▶ _Dataset records_
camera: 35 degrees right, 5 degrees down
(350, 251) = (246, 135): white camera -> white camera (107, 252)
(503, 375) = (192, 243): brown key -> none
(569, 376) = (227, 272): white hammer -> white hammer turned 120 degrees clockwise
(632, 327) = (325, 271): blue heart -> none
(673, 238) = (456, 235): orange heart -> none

...

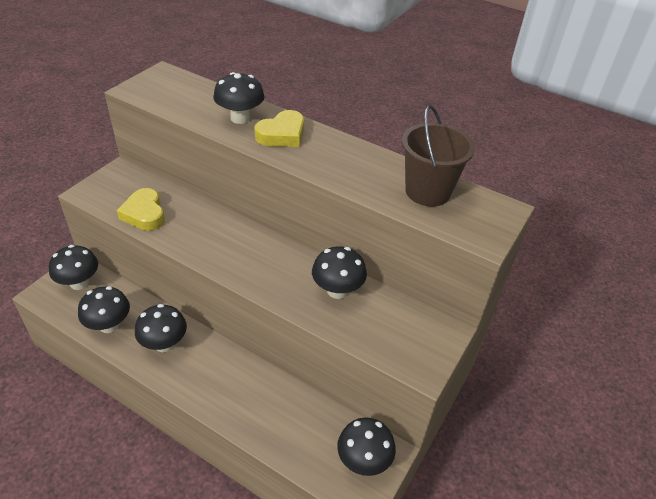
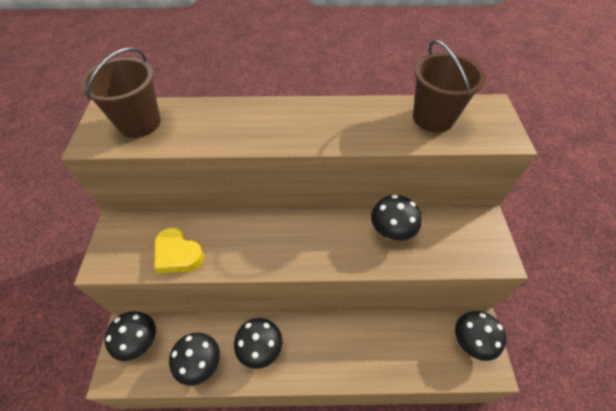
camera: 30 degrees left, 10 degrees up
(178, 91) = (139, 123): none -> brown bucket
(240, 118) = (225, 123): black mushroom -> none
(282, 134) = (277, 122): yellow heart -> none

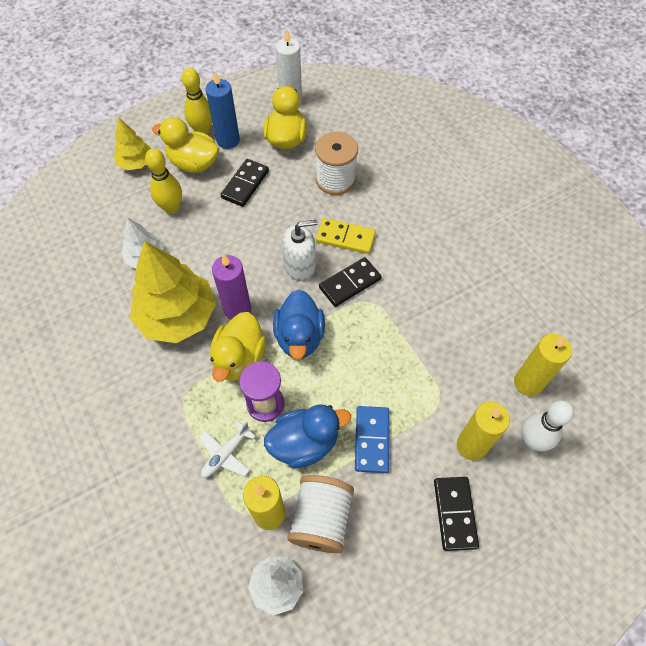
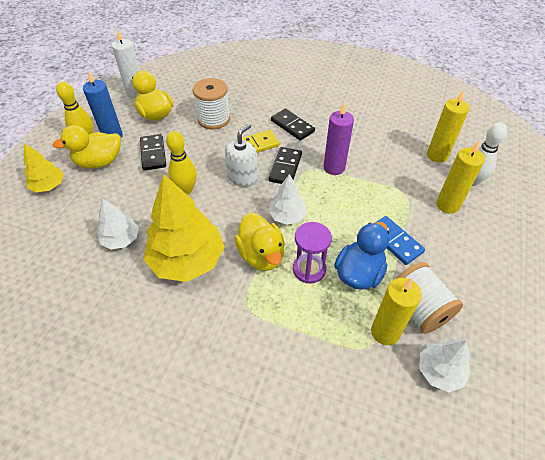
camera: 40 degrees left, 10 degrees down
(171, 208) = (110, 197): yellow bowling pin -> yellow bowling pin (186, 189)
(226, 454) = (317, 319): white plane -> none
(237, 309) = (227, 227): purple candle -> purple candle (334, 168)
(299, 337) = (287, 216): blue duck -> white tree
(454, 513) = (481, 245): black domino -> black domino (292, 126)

▶ _Try it_
Looking at the records above, return exactly the lines from the line with "(503, 375) = (192, 243): brown key -> none" to the line with "(673, 238) = (456, 235): orange heart -> none", both ends included.

▶ _Final answer_
(503, 375) = (192, 243): brown key -> none
(569, 376) = (227, 272): white hammer -> white hammer turned 120 degrees clockwise
(632, 327) = (325, 271): blue heart -> none
(673, 238) = (456, 235): orange heart -> none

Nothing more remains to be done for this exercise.